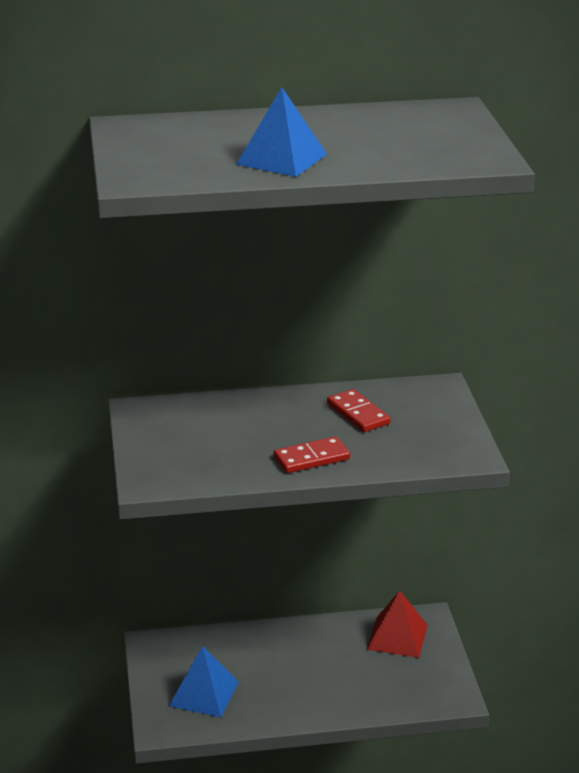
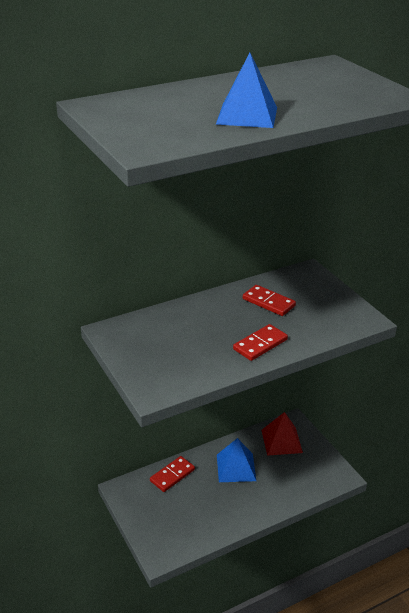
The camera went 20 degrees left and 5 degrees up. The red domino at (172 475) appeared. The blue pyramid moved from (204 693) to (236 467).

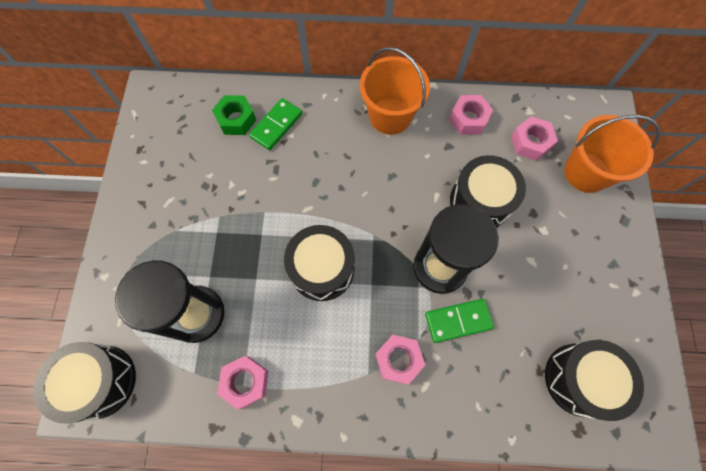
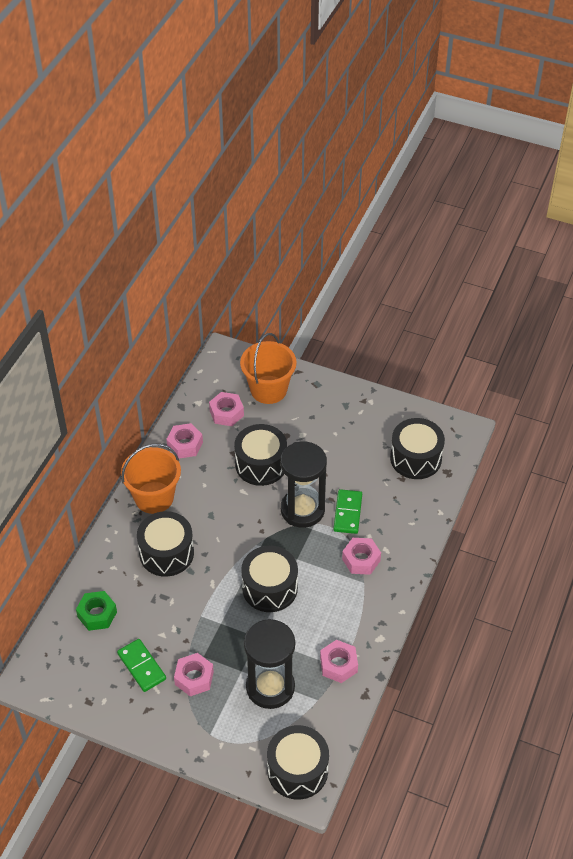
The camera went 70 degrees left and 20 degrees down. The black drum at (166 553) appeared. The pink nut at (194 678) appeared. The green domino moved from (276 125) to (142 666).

.....

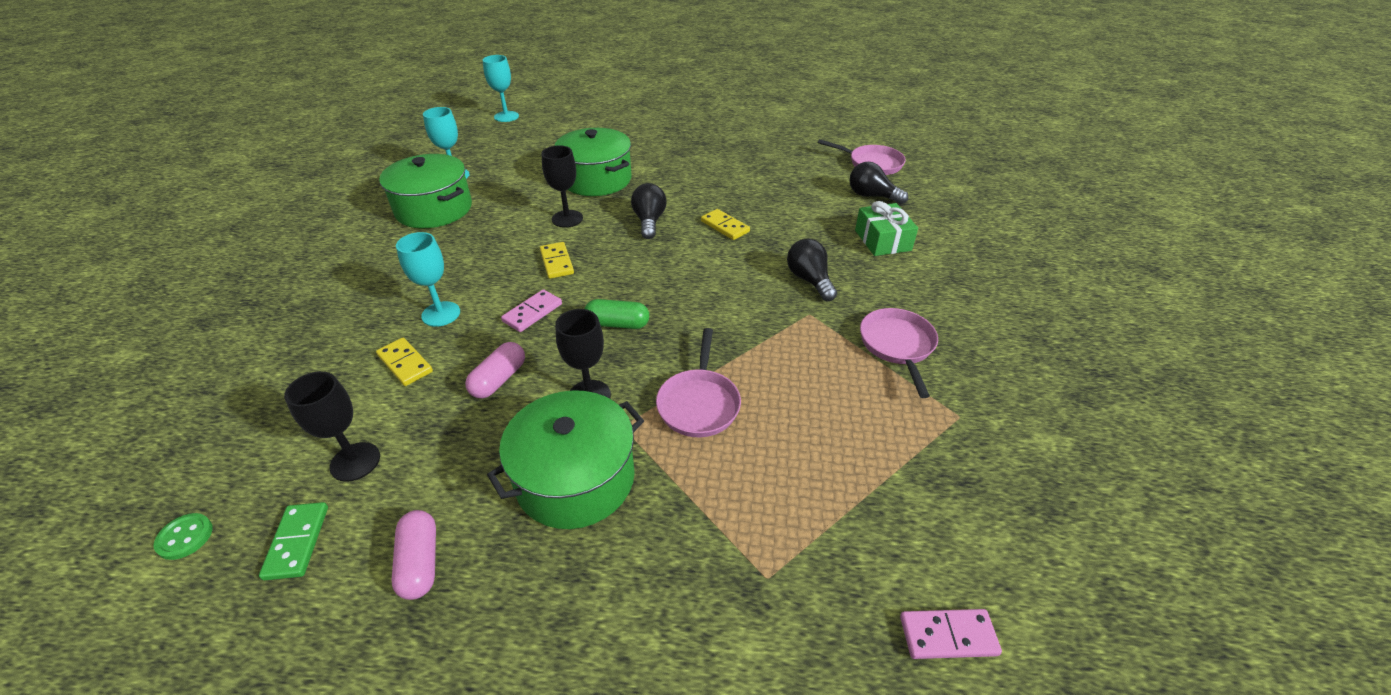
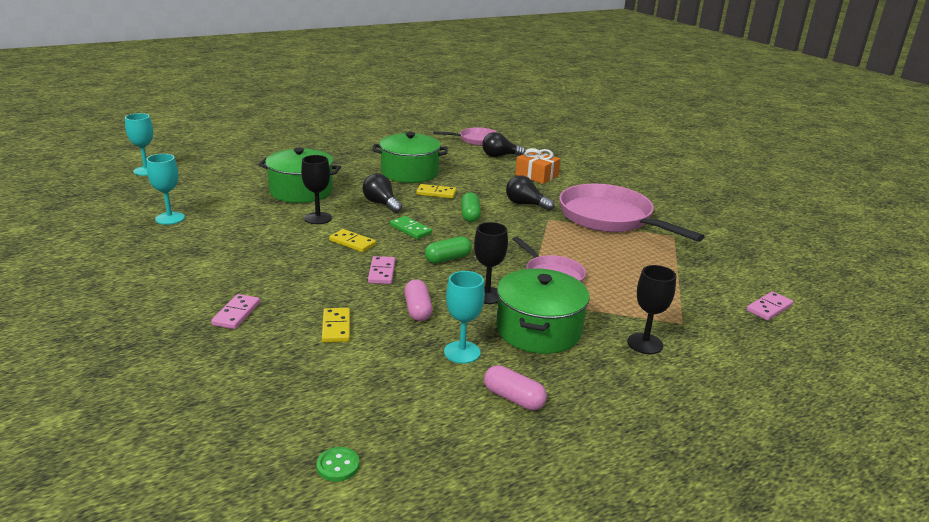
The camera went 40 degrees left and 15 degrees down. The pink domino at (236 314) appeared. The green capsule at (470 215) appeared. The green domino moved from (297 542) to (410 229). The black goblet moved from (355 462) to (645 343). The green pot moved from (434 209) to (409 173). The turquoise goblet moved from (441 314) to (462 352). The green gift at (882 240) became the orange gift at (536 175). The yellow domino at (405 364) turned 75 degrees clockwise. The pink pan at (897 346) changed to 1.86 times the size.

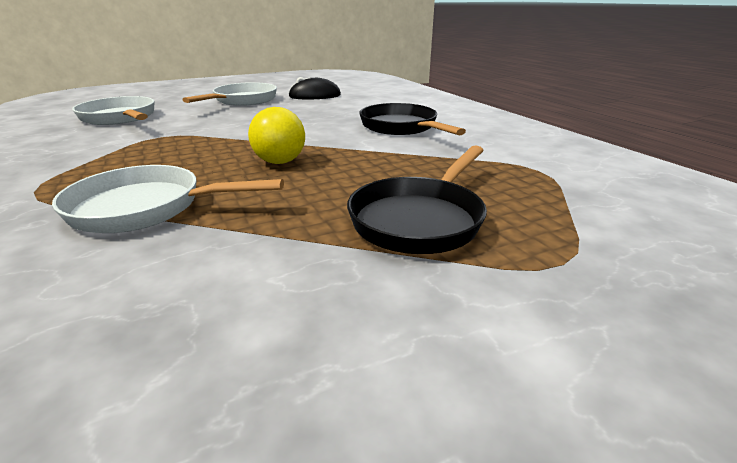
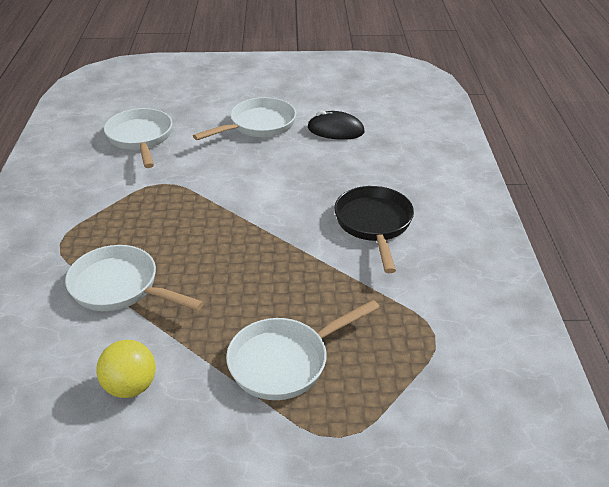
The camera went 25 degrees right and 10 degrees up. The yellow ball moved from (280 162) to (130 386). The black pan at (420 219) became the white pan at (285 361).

.....

### What this task involves
Nothing but the lines from the one containing "The camera went 20" through the one containing "The camera went 70" should appear, copied exactly from the material above and without pictures.

### Answer to the problem
The camera went 20 degrees left and 5 degrees up. The red domino at (172 475) appeared. The blue pyramid moved from (204 693) to (236 467).

The camera went 70 degrees left and 20 degrees down. The black drum at (166 553) appeared. The pink nut at (194 678) appeared. The green domino moved from (276 125) to (142 666).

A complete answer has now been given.